● Supplied records:

_ _ _

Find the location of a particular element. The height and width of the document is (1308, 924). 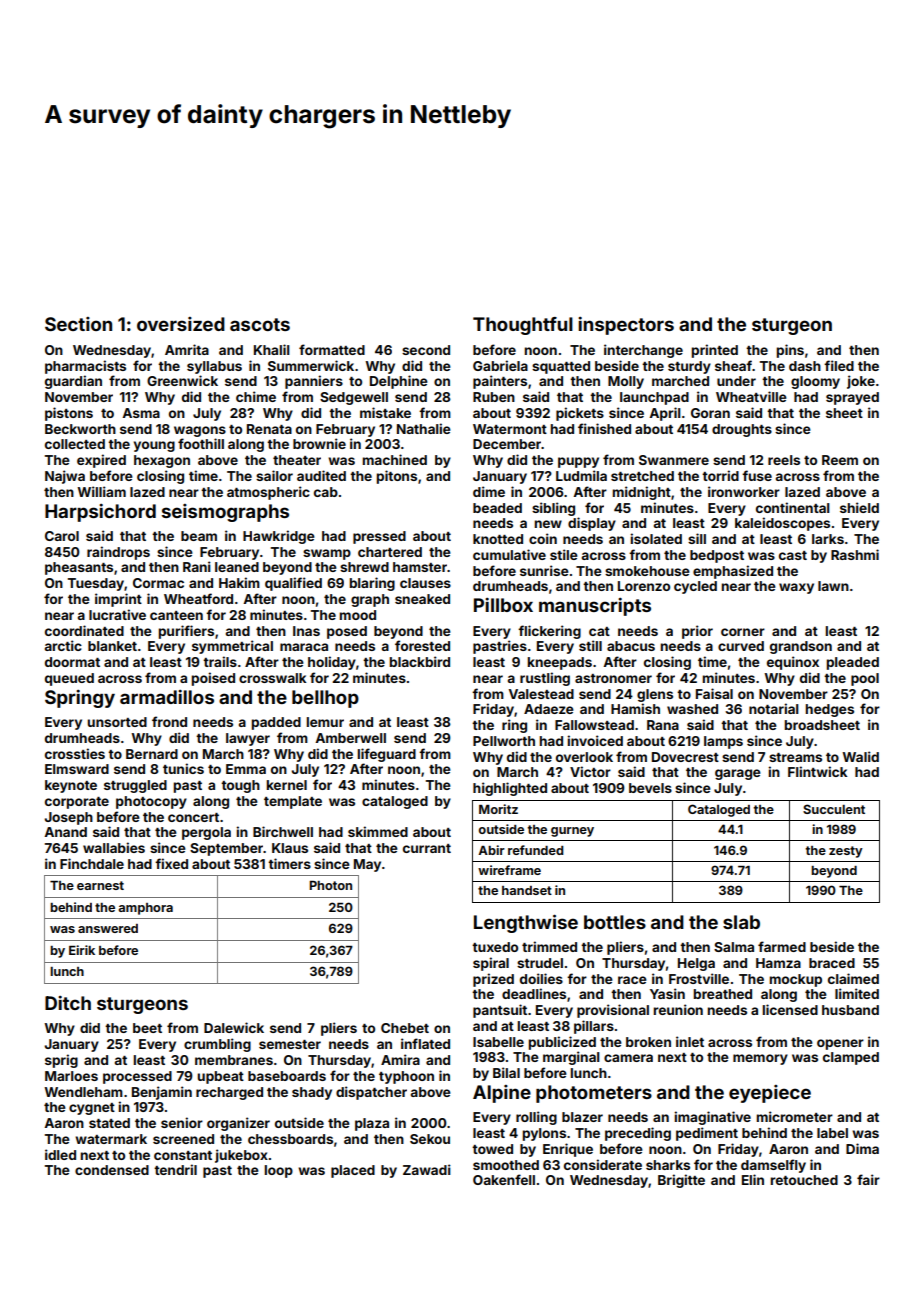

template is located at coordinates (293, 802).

_ _ _

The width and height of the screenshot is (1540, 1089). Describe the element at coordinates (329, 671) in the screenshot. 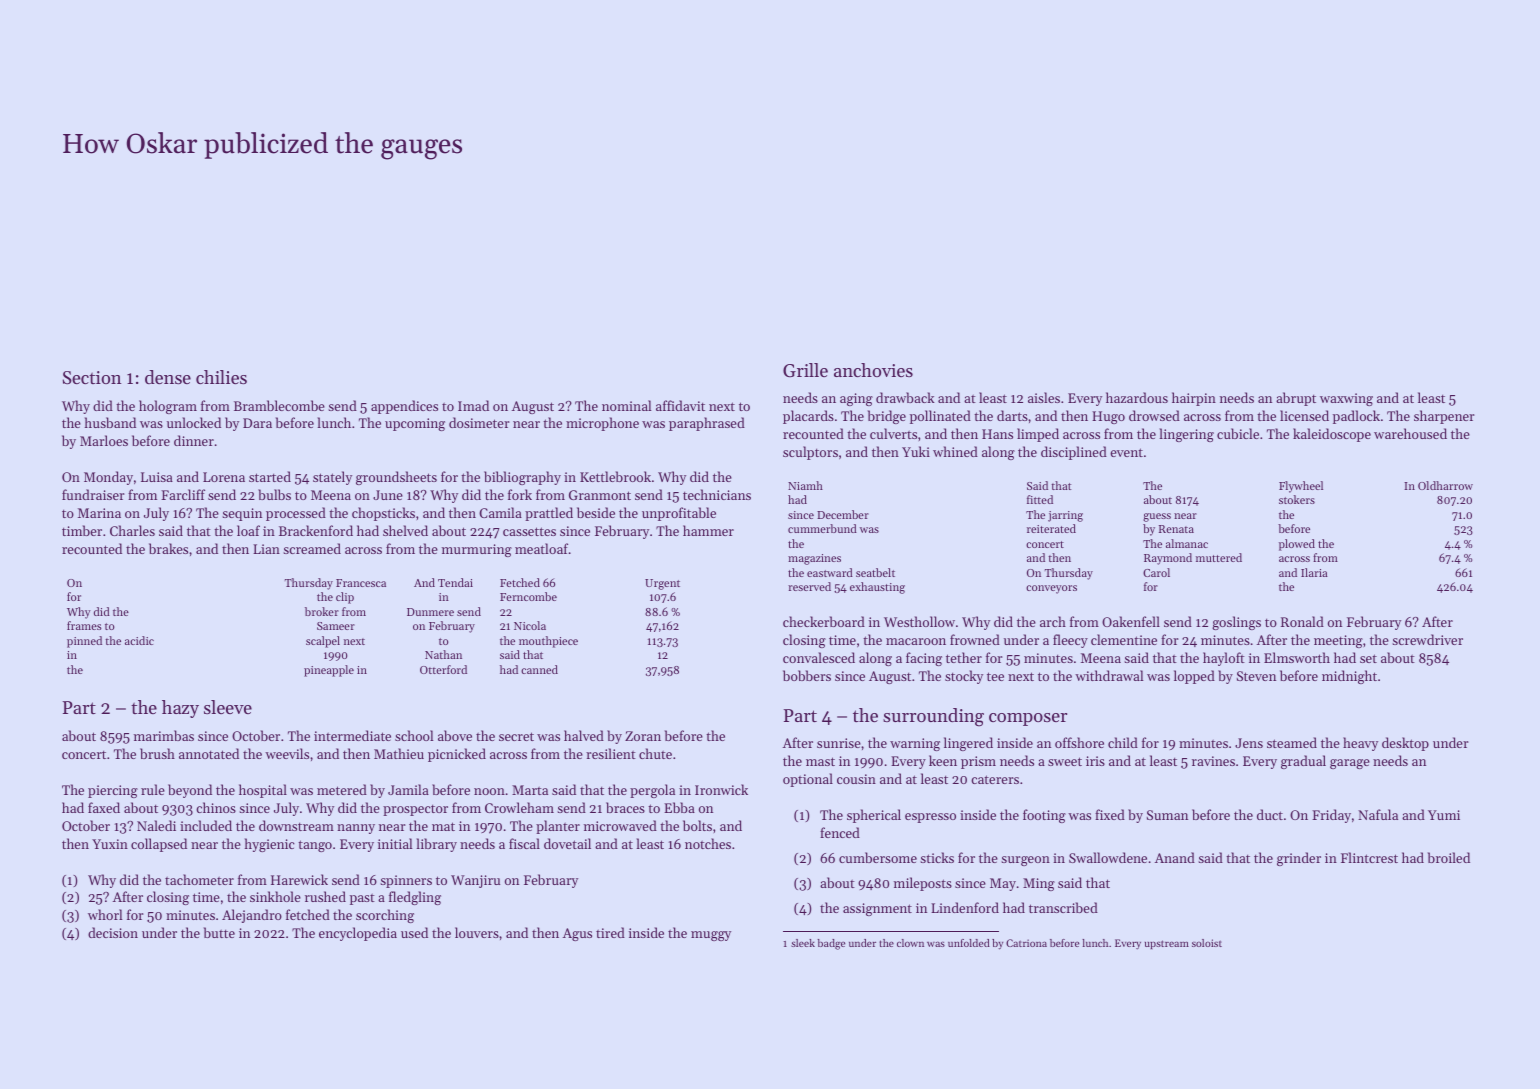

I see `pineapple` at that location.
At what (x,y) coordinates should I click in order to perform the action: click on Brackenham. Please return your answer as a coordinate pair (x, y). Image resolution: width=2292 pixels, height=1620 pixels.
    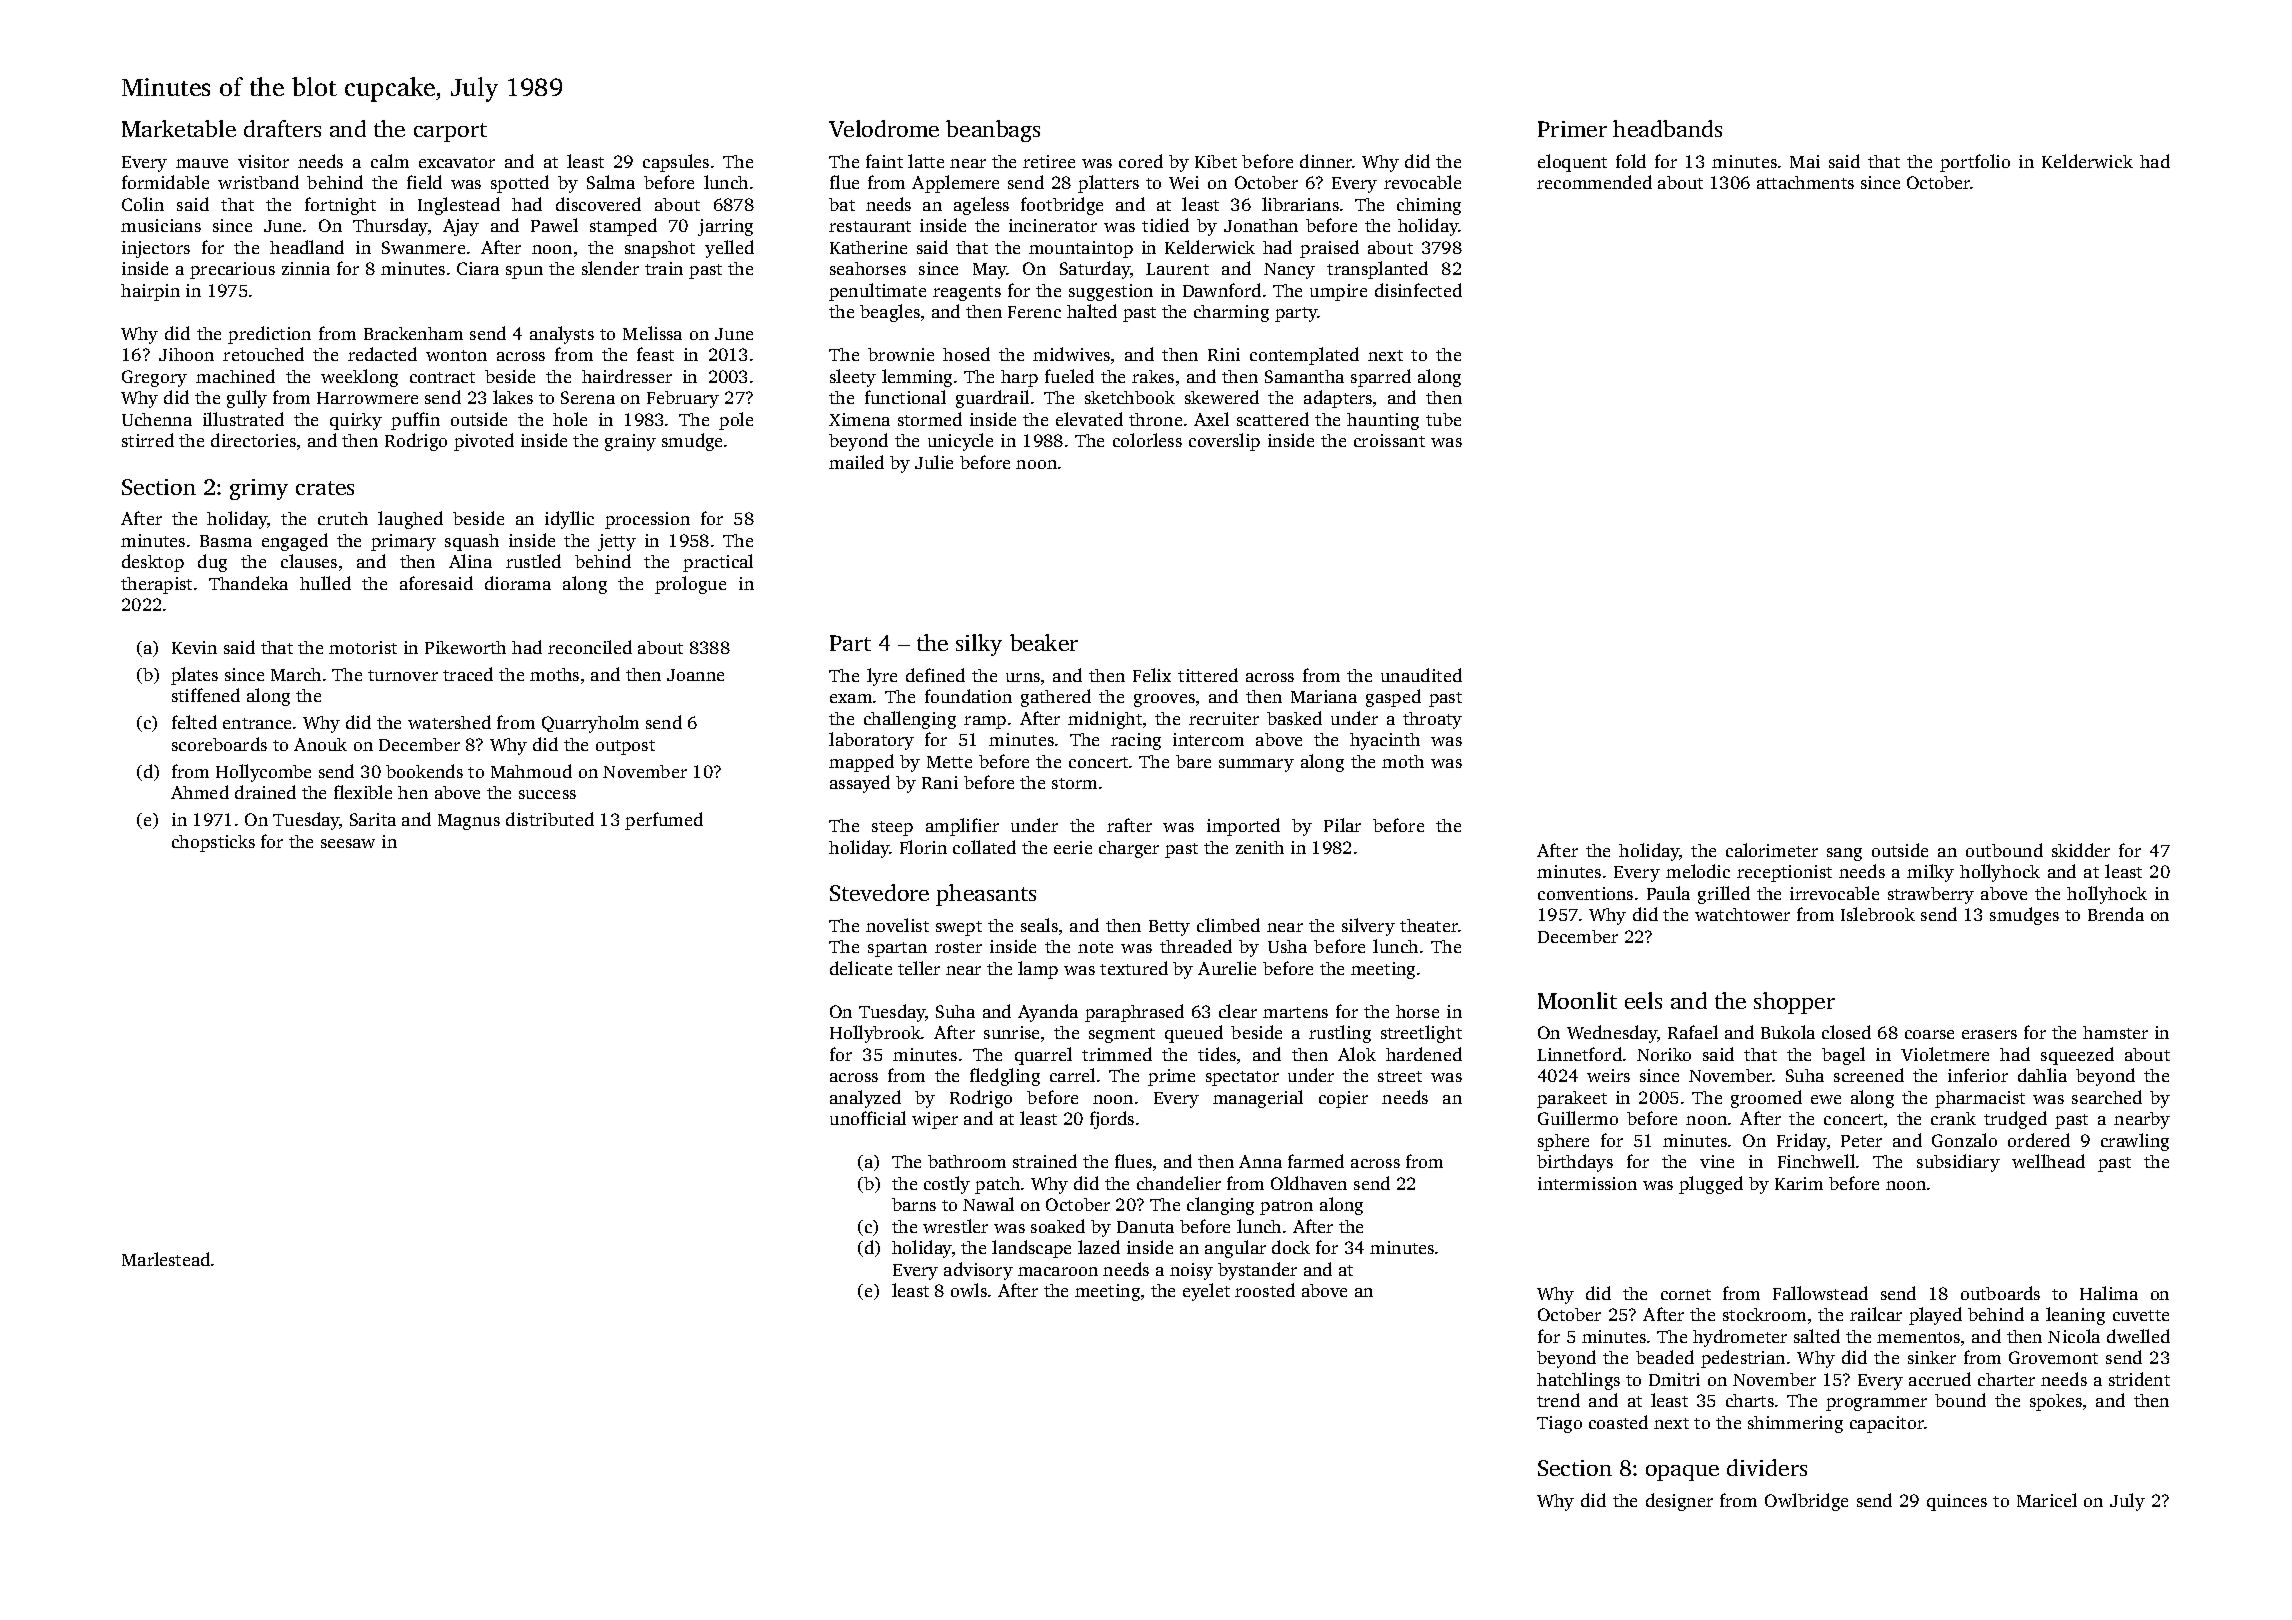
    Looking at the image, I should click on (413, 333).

_ _ _

● Work to be completed: Reproduce the data from the line containing "At what (x,y)" through the line containing "Looking at the", swapping "coordinate pair" for "pair of numbers" and changing nothing else. Leave out the pictures.

● Solution for this problem:
At what (x,y) coordinates should I click in order to perform the action: click on Brackenham. Please return your answer as a pair of numbers (x, y). Image resolution: width=2292 pixels, height=1620 pixels.
    Looking at the image, I should click on (413, 333).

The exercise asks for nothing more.